***** Materials provided *****
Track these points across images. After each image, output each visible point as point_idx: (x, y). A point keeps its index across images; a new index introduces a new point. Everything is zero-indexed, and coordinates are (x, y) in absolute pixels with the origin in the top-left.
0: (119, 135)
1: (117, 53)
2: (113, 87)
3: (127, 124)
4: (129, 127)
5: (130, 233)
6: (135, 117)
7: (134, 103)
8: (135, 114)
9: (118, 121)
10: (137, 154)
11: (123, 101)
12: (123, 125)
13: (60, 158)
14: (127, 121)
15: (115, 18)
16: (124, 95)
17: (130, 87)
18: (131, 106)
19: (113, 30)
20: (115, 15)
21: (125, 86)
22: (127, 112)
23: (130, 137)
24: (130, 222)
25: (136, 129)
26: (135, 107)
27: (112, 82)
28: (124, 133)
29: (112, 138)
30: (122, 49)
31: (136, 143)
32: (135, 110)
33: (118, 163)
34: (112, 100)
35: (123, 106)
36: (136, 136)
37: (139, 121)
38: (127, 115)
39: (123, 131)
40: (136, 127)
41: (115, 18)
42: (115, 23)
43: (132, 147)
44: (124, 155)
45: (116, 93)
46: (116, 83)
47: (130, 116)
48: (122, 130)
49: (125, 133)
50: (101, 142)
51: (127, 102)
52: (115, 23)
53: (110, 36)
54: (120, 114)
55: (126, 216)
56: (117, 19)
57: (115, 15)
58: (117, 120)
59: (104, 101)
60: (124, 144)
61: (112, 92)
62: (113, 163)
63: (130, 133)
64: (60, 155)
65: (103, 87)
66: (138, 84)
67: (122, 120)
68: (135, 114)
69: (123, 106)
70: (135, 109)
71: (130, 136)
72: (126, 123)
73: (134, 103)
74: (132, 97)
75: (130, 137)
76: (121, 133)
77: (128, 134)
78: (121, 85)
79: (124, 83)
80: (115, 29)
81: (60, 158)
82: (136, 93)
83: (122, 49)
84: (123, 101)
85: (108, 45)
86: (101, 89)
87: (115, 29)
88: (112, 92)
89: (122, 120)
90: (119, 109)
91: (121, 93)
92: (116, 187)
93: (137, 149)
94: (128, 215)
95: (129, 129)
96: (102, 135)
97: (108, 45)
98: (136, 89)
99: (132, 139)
*****
§ **Task requirements**: Print every line of the records above word for word, with nothing changed or left out.

§ **Exercise response**:
Track these points across images. After each image, output each visible point as point_idx: (x, y). A point keeps its index across images; a new index introduces a new point. Everything is zero-indexed, and coordinates are (x, y) in absolute pixels with the origin in the top-left.
0: (119, 135)
1: (117, 53)
2: (113, 87)
3: (127, 124)
4: (129, 127)
5: (130, 233)
6: (135, 117)
7: (134, 103)
8: (135, 114)
9: (118, 121)
10: (137, 154)
11: (123, 101)
12: (123, 125)
13: (60, 158)
14: (127, 121)
15: (115, 18)
16: (124, 95)
17: (130, 87)
18: (131, 106)
19: (113, 30)
20: (115, 15)
21: (125, 86)
22: (127, 112)
23: (130, 137)
24: (130, 222)
25: (136, 129)
26: (135, 107)
27: (112, 82)
28: (124, 133)
29: (112, 138)
30: (122, 49)
31: (136, 143)
32: (135, 110)
33: (118, 163)
34: (112, 100)
35: (123, 106)
36: (136, 136)
37: (139, 121)
38: (127, 115)
39: (123, 131)
40: (136, 127)
41: (115, 18)
42: (115, 23)
43: (132, 147)
44: (124, 155)
45: (116, 93)
46: (116, 83)
47: (130, 116)
48: (122, 130)
49: (125, 133)
50: (101, 142)
51: (127, 102)
52: (115, 23)
53: (110, 36)
54: (120, 114)
55: (126, 216)
56: (117, 19)
57: (115, 15)
58: (117, 120)
59: (104, 101)
60: (124, 144)
61: (112, 92)
62: (113, 163)
63: (130, 133)
64: (60, 155)
65: (103, 87)
66: (138, 84)
67: (122, 120)
68: (135, 114)
69: (123, 106)
70: (135, 109)
71: (130, 136)
72: (126, 123)
73: (134, 103)
74: (132, 97)
75: (130, 137)
76: (121, 133)
77: (128, 134)
78: (121, 85)
79: (124, 83)
80: (115, 29)
81: (60, 158)
82: (136, 93)
83: (122, 49)
84: (123, 101)
85: (108, 45)
86: (101, 89)
87: (115, 29)
88: (112, 92)
89: (122, 120)
90: (119, 109)
91: (121, 93)
92: (116, 187)
93: (137, 149)
94: (128, 215)
95: (129, 129)
96: (102, 135)
97: (108, 45)
98: (136, 89)
99: (132, 139)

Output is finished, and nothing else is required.